Exercise: Can you reproduce each of the entries below word for word, keeping every line and character unchanged?

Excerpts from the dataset
Start of Block
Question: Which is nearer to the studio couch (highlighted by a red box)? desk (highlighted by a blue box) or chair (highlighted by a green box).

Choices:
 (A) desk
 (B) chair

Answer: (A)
End of Block
Expected answer:
Question: Which is nearer to the studio couch (highlighted by a red box)? desk (highlighted by a blue box) or chair (highlighted by a green box).

Choices:
 (A) desk
 (B) chair

Answer: (A)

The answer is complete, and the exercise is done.